### [WHAT IS BEING ASKED]
What's wanted here is the full listing below, repeated exactly, with no images in it.

☆ ☆ ☆ ☆ ☆ ☆ ☆

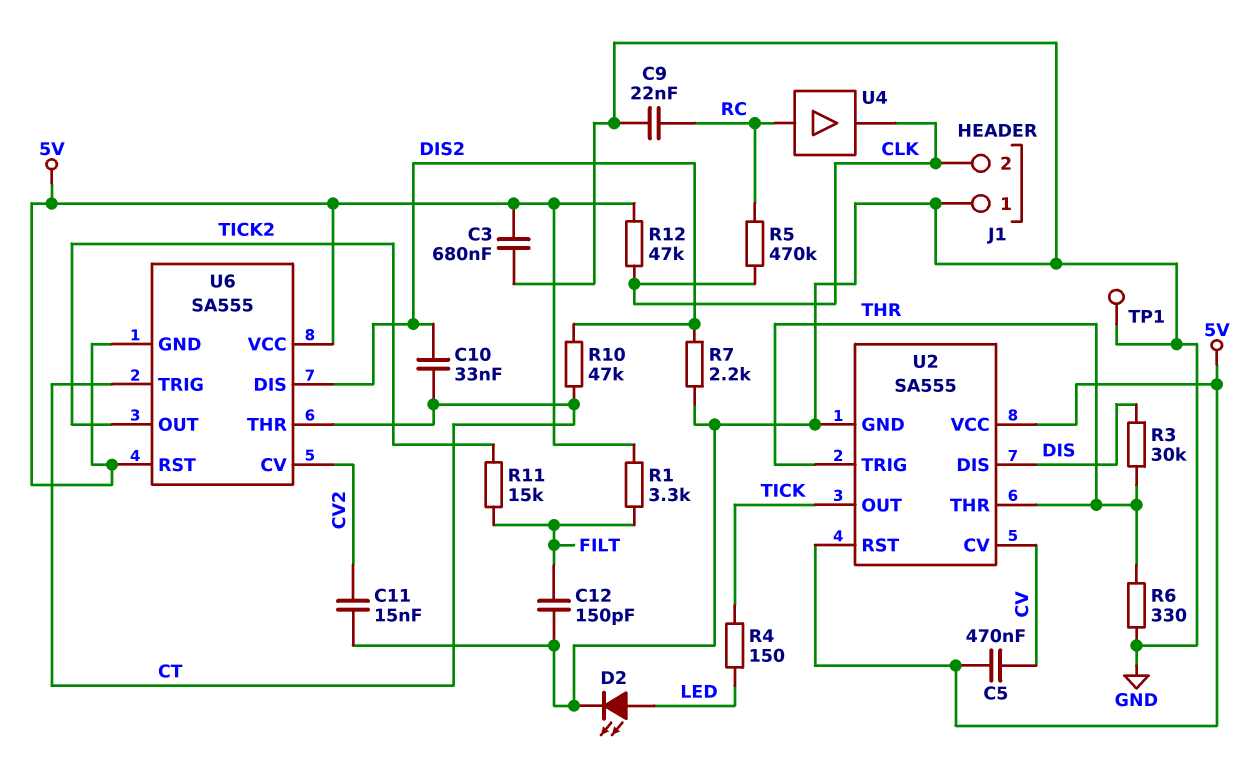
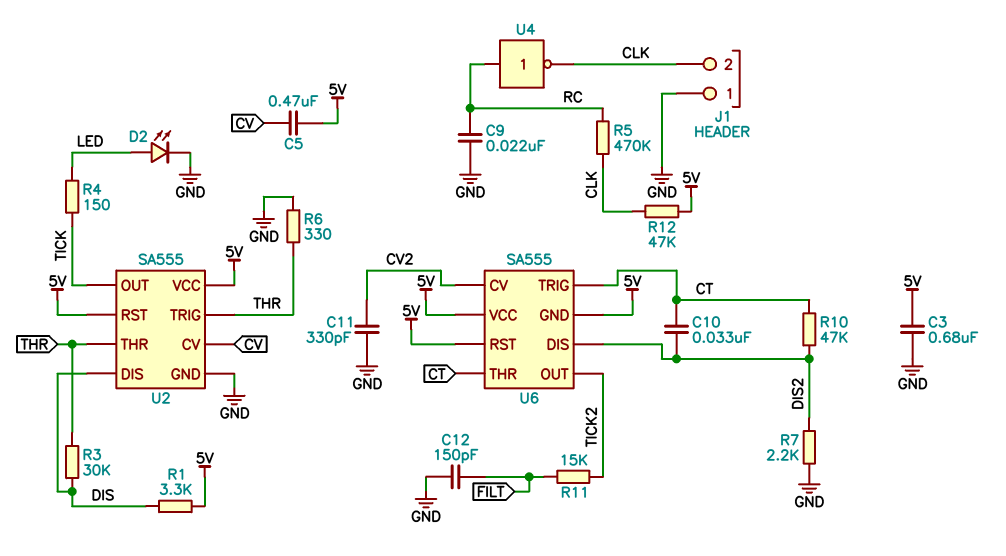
C11: 15nF (CV2, GND) -> 330pF (CV2, GND)
R1: 3.3k (5V, FILT) -> 3.3k (5V, DIS)
TP1: test point (GND) -> none
U4: buffer (in RC, out CLK) -> NOT (in RC, out CLK)

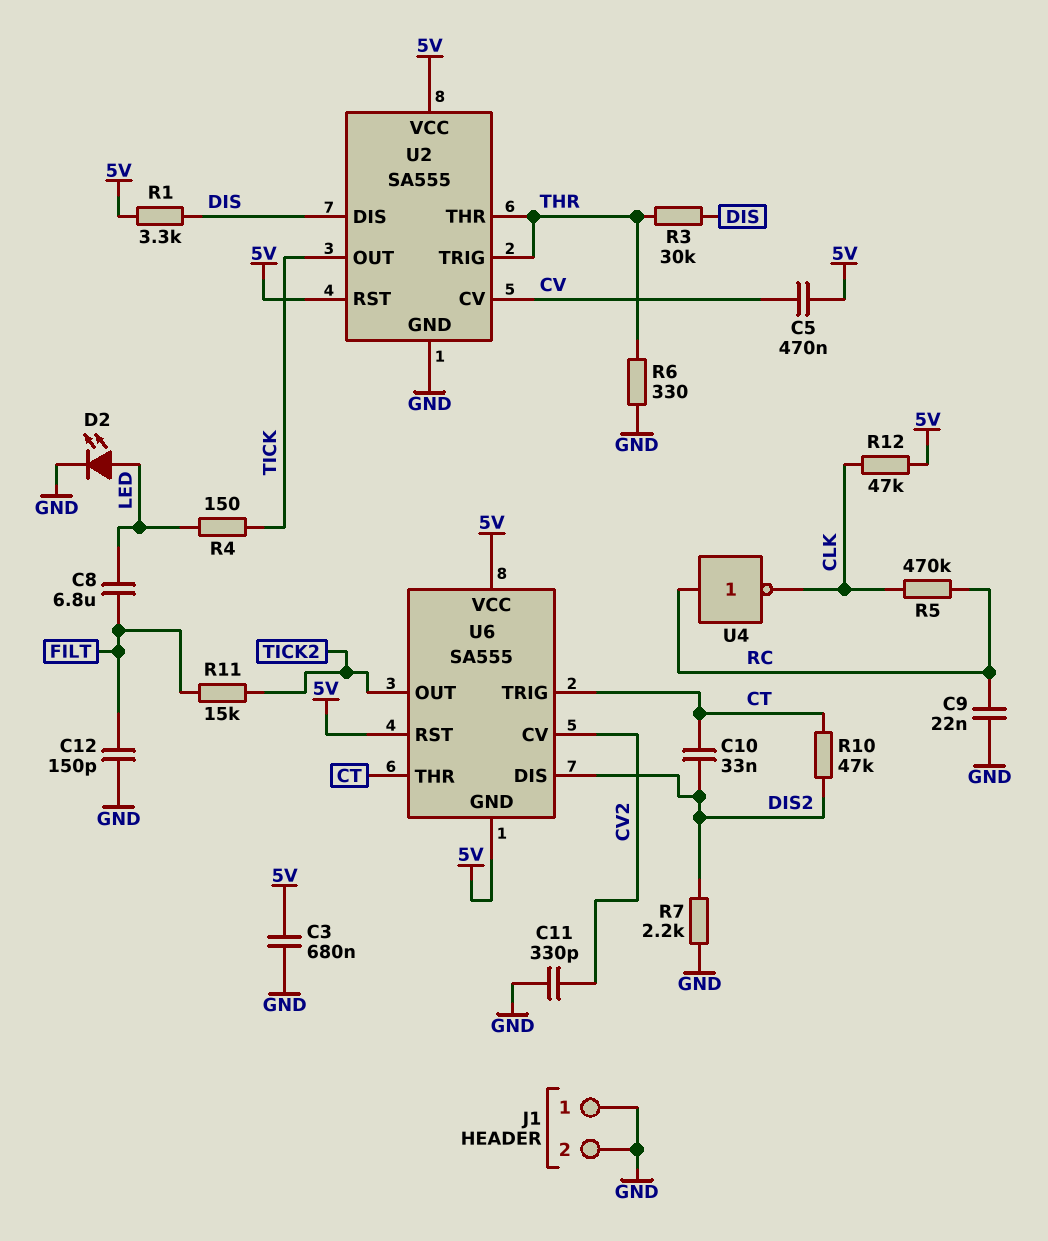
C8: none -> 6.8uF (FILT, LED)
J1 pin 2: CLK -> GND

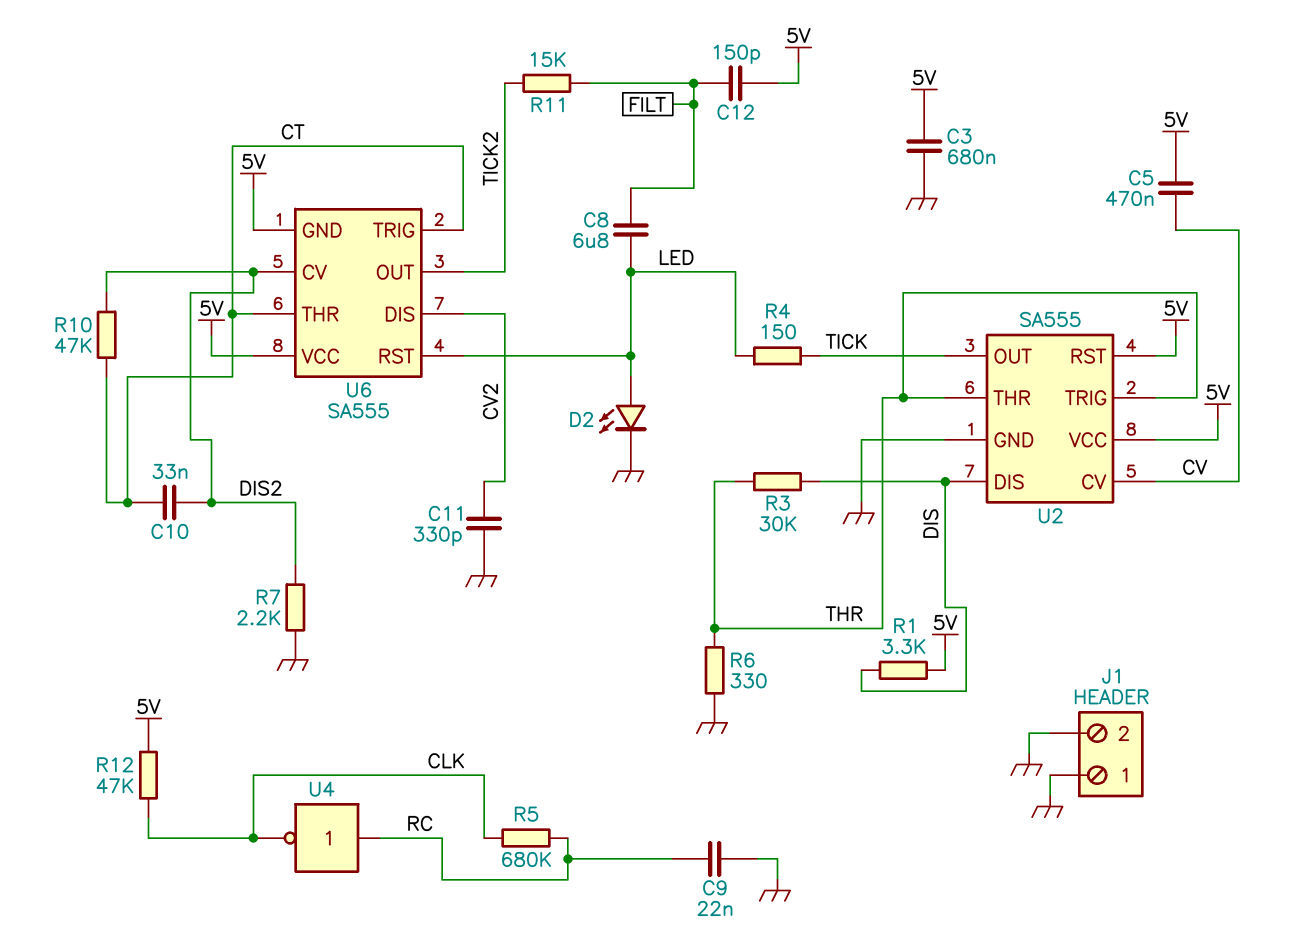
C12: 150pF (FILT, GND) -> 150pF (5V, FILT)
R5: 470k (CLK, RC) -> 680k (CLK, RC)
U6 pin CV: CV2 -> DIS2
U6 pin DIS: DIS2 -> CV2
U6 pin RST: 5V -> LED

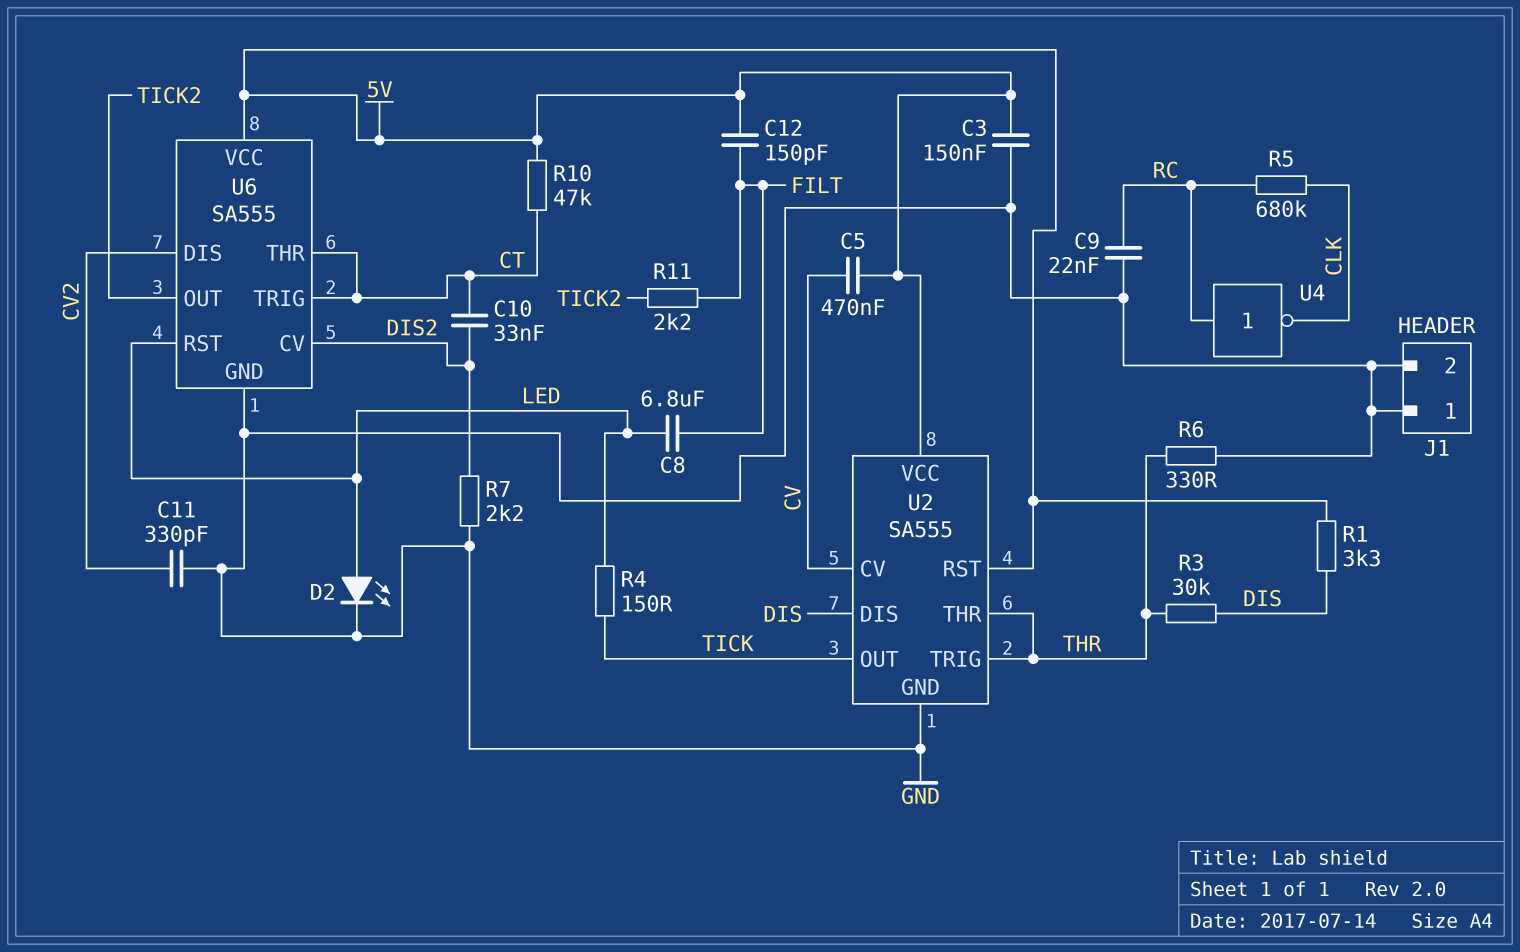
C3: 680nF (5V, GND) -> 150nF (5V, GND)
R10: 47k (CT, DIS2) -> 47k (5V, CT)
R11: 15k (FILT, TICK2) -> 2.2k (FILT, TICK2)
R12: 47k (5V, CLK) -> none
U6 pin GND: 5V -> GND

☆ ☆ ☆ ☆ ☆ ☆ ☆

### [TASK RESPONSE]
C11: 15nF (CV2, GND) -> 330pF (CV2, GND)
R1: 3.3k (5V, FILT) -> 3.3k (5V, DIS)
TP1: test point (GND) -> none
U4: buffer (in RC, out CLK) -> NOT (in RC, out CLK)

C8: none -> 6.8uF (FILT, LED)
J1 pin 2: CLK -> GND

C12: 150pF (FILT, GND) -> 150pF (5V, FILT)
R5: 470k (CLK, RC) -> 680k (CLK, RC)
U6 pin CV: CV2 -> DIS2
U6 pin DIS: DIS2 -> CV2
U6 pin RST: 5V -> LED

C3: 680nF (5V, GND) -> 150nF (5V, GND)
R10: 47k (CT, DIS2) -> 47k (5V, CT)
R11: 15k (FILT, TICK2) -> 2.2k (FILT, TICK2)
R12: 47k (5V, CLK) -> none
U6 pin GND: 5V -> GND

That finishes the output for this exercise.